Copy out the data exactly, leaving the pictures behind.

* Available data *
* * *

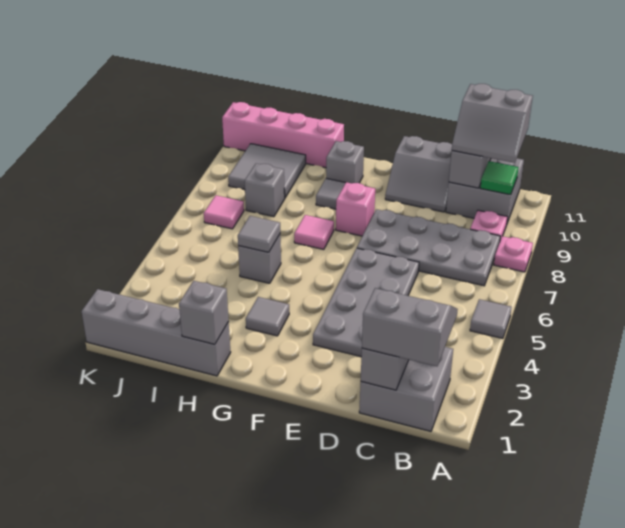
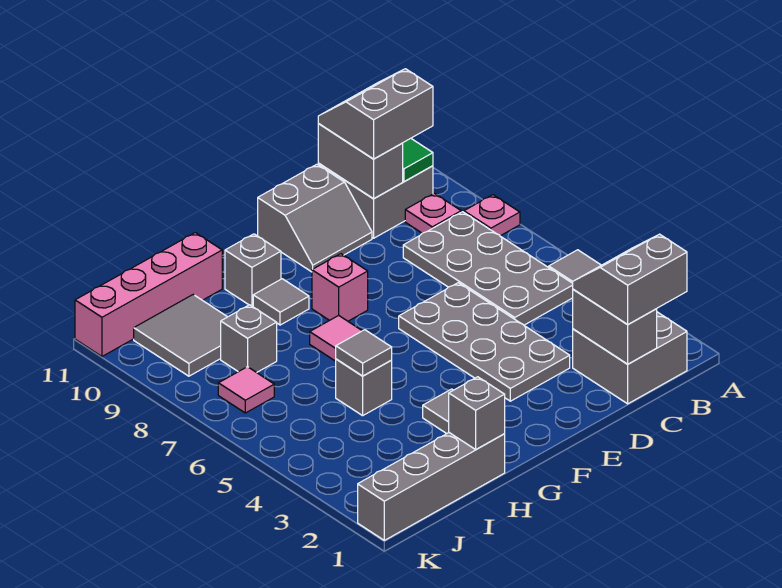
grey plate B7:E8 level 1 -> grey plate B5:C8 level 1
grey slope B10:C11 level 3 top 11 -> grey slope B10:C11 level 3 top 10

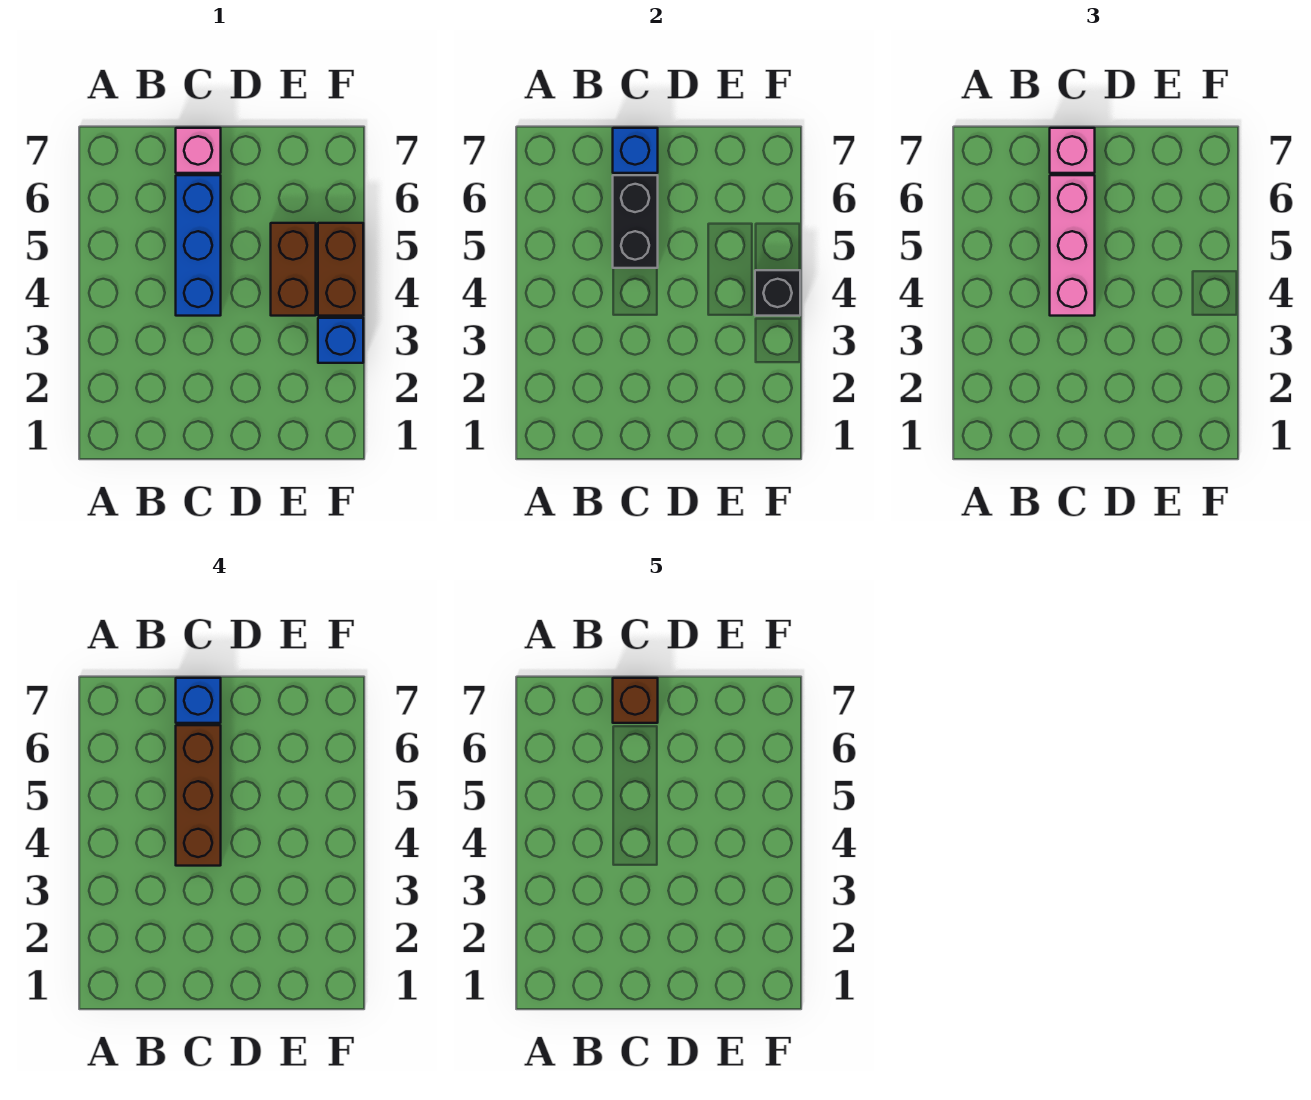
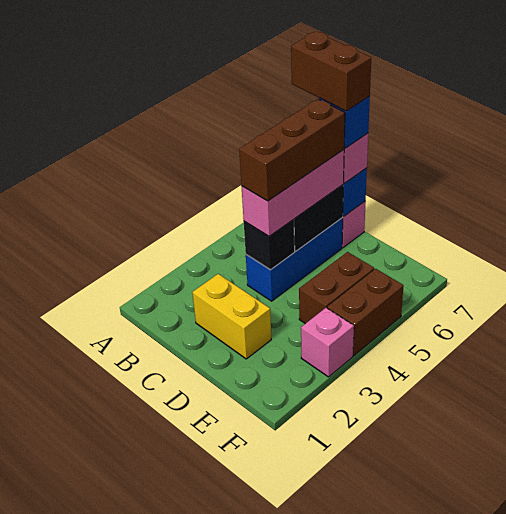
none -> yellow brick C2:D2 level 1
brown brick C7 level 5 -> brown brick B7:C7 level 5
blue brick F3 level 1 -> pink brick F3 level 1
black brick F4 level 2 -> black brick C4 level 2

* * *

* Answer box *
grey plate B7:E8 level 1 -> grey plate B5:C8 level 1
grey slope B10:C11 level 3 top 11 -> grey slope B10:C11 level 3 top 10

none -> yellow brick C2:D2 level 1
brown brick C7 level 5 -> brown brick B7:C7 level 5
blue brick F3 level 1 -> pink brick F3 level 1
black brick F4 level 2 -> black brick C4 level 2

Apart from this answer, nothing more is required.